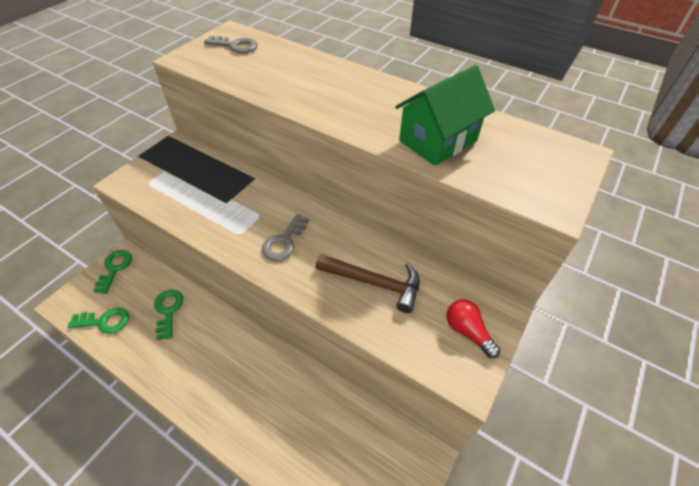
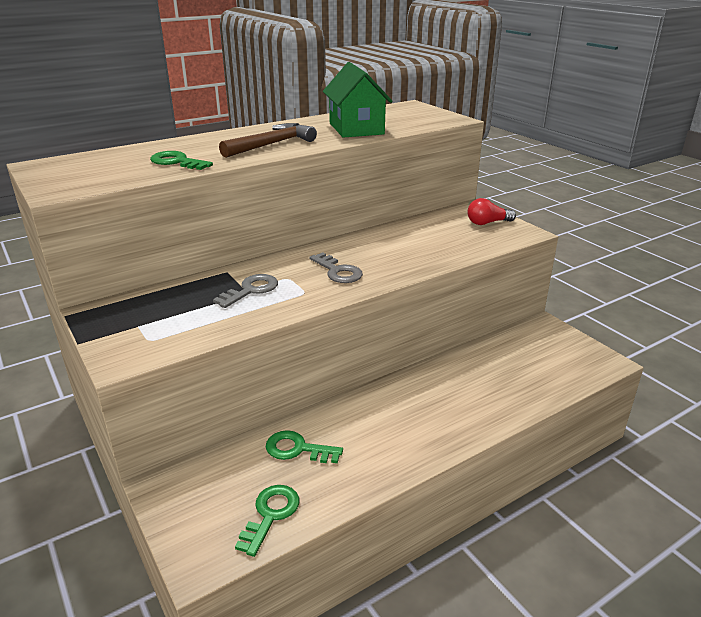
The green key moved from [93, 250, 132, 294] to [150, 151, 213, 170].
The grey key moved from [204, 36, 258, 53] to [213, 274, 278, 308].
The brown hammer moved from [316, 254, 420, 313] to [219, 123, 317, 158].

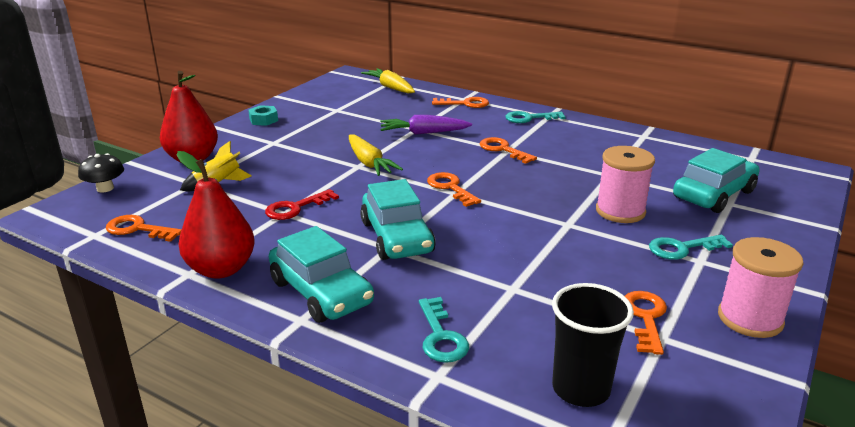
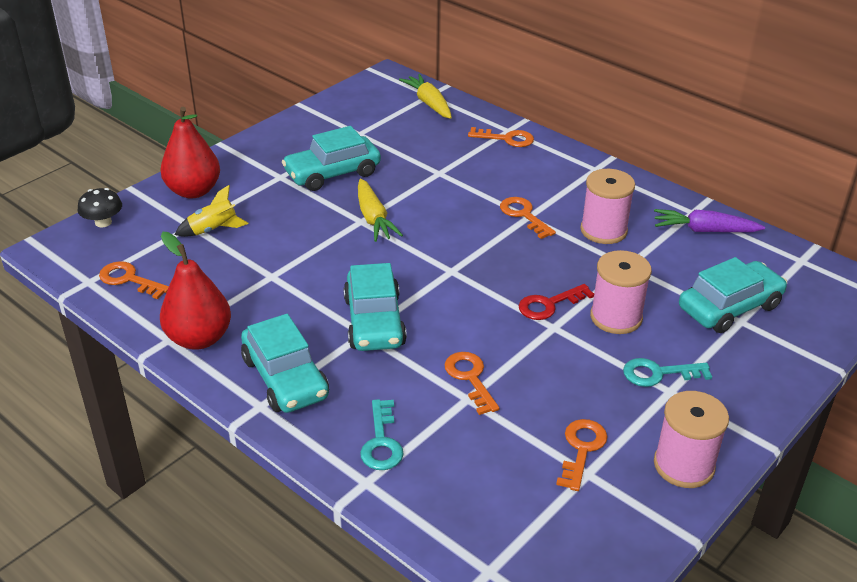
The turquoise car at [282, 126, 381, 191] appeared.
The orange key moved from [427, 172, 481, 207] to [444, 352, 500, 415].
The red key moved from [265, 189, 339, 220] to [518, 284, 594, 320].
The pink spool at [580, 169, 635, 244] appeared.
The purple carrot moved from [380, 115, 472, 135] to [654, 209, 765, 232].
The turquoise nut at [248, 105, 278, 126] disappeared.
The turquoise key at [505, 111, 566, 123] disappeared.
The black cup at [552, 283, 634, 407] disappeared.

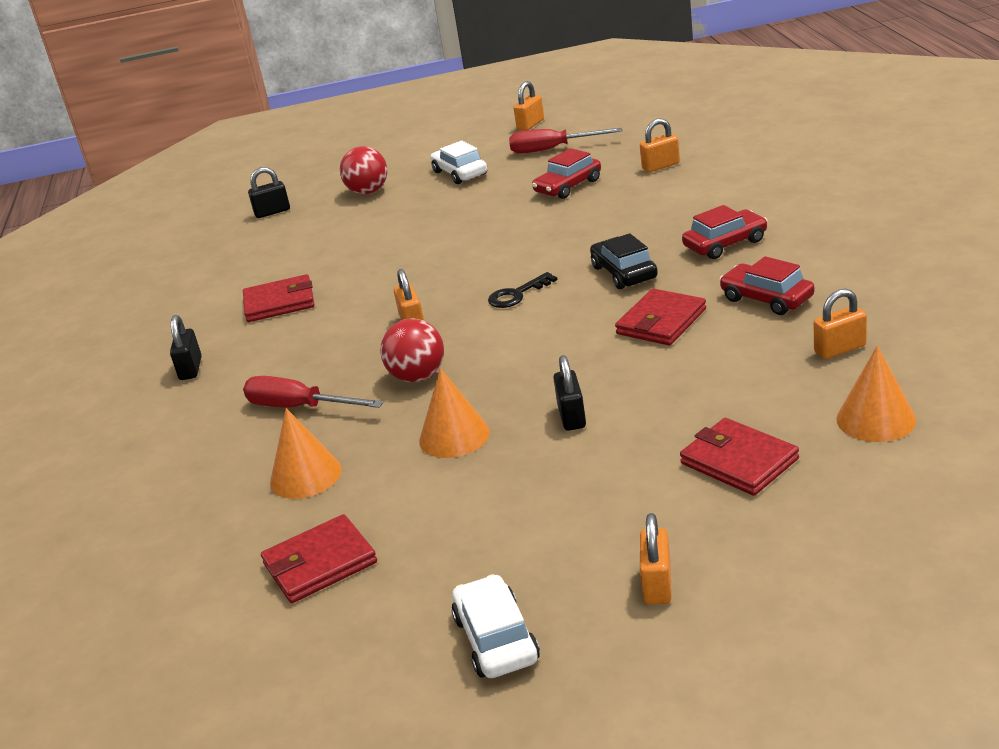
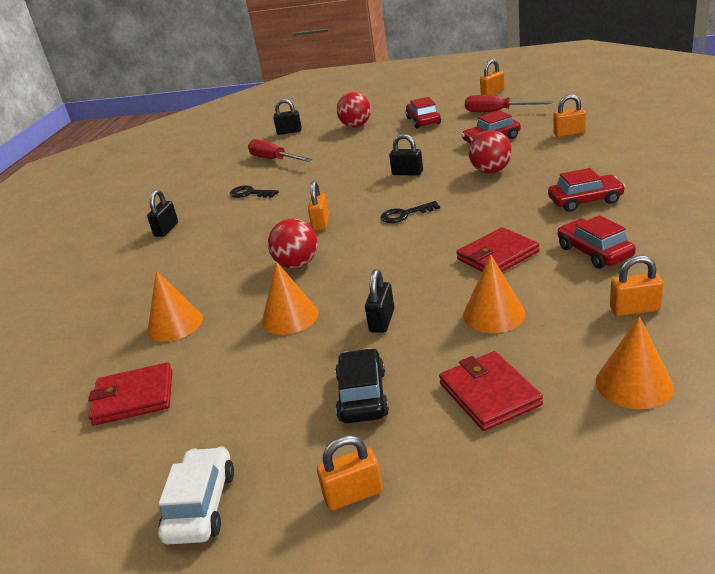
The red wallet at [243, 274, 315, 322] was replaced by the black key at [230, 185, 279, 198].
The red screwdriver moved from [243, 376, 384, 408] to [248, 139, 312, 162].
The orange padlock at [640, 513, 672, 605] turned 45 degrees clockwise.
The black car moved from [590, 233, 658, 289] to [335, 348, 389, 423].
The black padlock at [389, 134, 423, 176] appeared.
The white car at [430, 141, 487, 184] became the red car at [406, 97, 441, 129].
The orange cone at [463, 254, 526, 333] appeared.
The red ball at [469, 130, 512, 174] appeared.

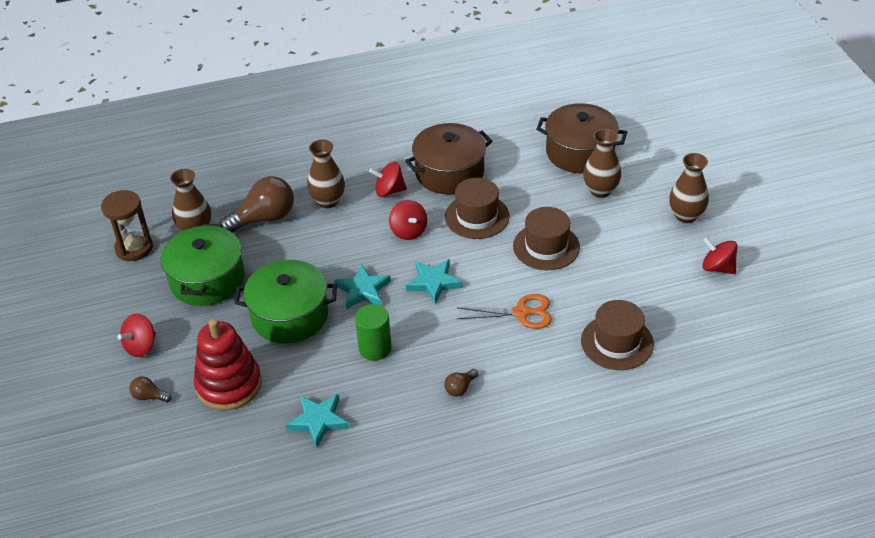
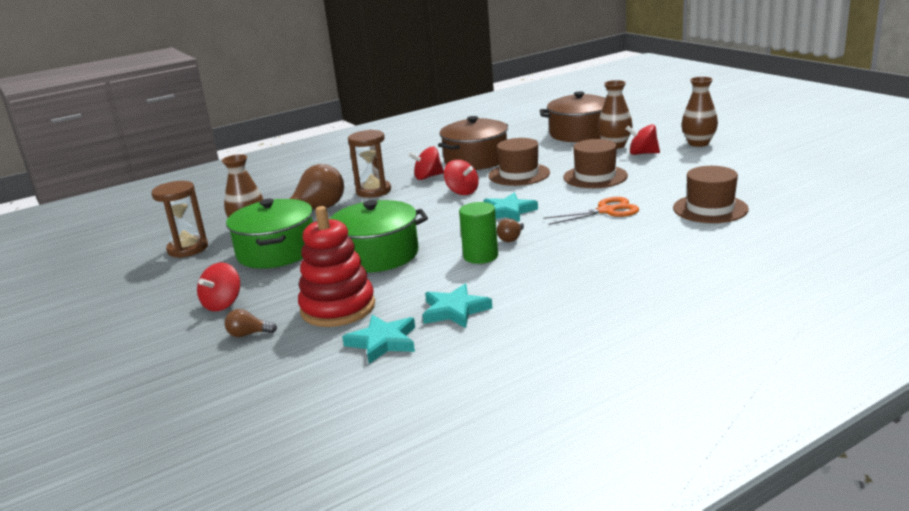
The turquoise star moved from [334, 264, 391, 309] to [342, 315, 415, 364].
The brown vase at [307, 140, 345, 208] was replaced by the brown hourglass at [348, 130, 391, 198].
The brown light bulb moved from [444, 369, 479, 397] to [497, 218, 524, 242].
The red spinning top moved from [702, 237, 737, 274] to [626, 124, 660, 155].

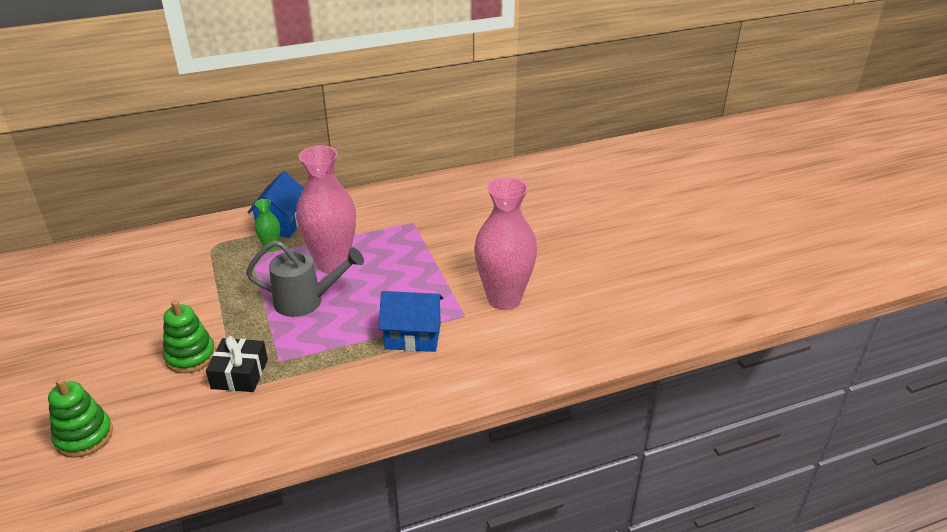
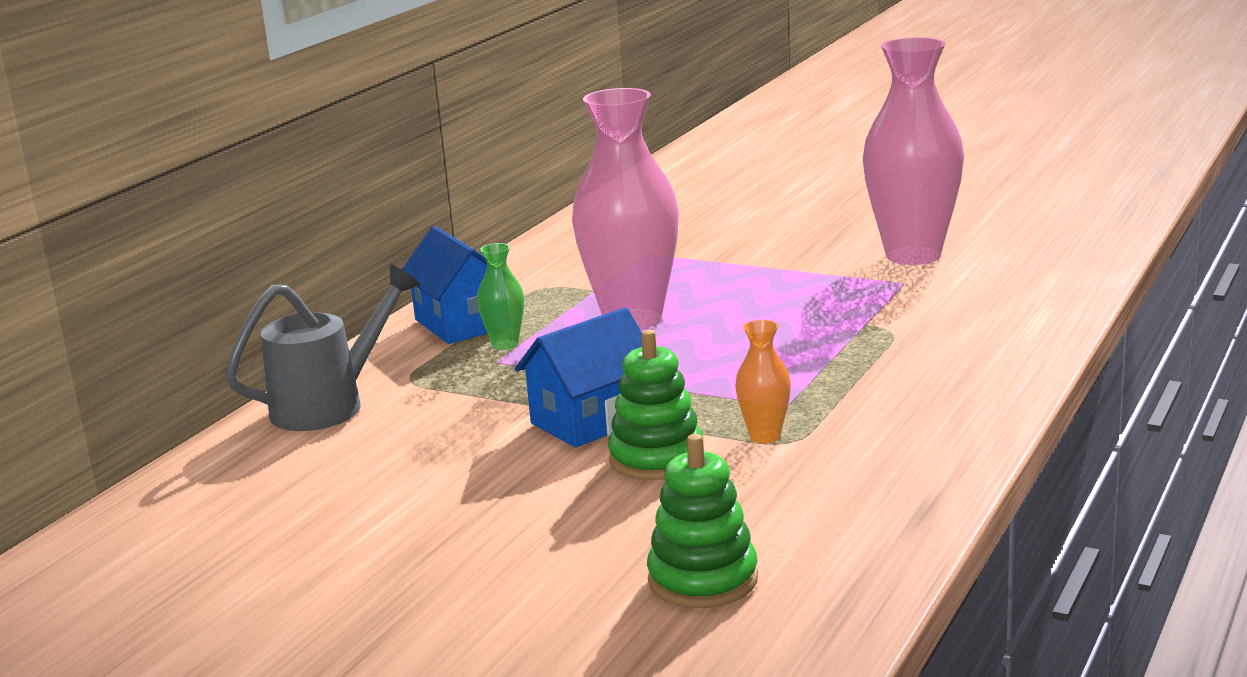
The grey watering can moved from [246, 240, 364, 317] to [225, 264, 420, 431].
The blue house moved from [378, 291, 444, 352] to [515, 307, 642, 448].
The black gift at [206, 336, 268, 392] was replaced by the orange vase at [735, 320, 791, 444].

+++++

→ **Action item**
Could you output the entire listing verbatim while omitting its pictures?

→ **Exercise solution**
The green key moved from [93, 250, 132, 294] to [150, 151, 213, 170].
The grey key moved from [204, 36, 258, 53] to [213, 274, 278, 308].
The brown hammer moved from [316, 254, 420, 313] to [219, 123, 317, 158].

The turquoise car at [282, 126, 381, 191] appeared.
The orange key moved from [427, 172, 481, 207] to [444, 352, 500, 415].
The red key moved from [265, 189, 339, 220] to [518, 284, 594, 320].
The pink spool at [580, 169, 635, 244] appeared.
The purple carrot moved from [380, 115, 472, 135] to [654, 209, 765, 232].
The turquoise nut at [248, 105, 278, 126] disappeared.
The turquoise key at [505, 111, 566, 123] disappeared.
The black cup at [552, 283, 634, 407] disappeared.

The red wallet at [243, 274, 315, 322] was replaced by the black key at [230, 185, 279, 198].
The red screwdriver moved from [243, 376, 384, 408] to [248, 139, 312, 162].
The orange padlock at [640, 513, 672, 605] turned 45 degrees clockwise.
The black car moved from [590, 233, 658, 289] to [335, 348, 389, 423].
The black padlock at [389, 134, 423, 176] appeared.
The white car at [430, 141, 487, 184] became the red car at [406, 97, 441, 129].
The orange cone at [463, 254, 526, 333] appeared.
The red ball at [469, 130, 512, 174] appeared.

The turquoise star moved from [334, 264, 391, 309] to [342, 315, 415, 364].
The brown vase at [307, 140, 345, 208] was replaced by the brown hourglass at [348, 130, 391, 198].
The brown light bulb moved from [444, 369, 479, 397] to [497, 218, 524, 242].
The red spinning top moved from [702, 237, 737, 274] to [626, 124, 660, 155].

The grey watering can moved from [246, 240, 364, 317] to [225, 264, 420, 431].
The blue house moved from [378, 291, 444, 352] to [515, 307, 642, 448].
The black gift at [206, 336, 268, 392] was replaced by the orange vase at [735, 320, 791, 444].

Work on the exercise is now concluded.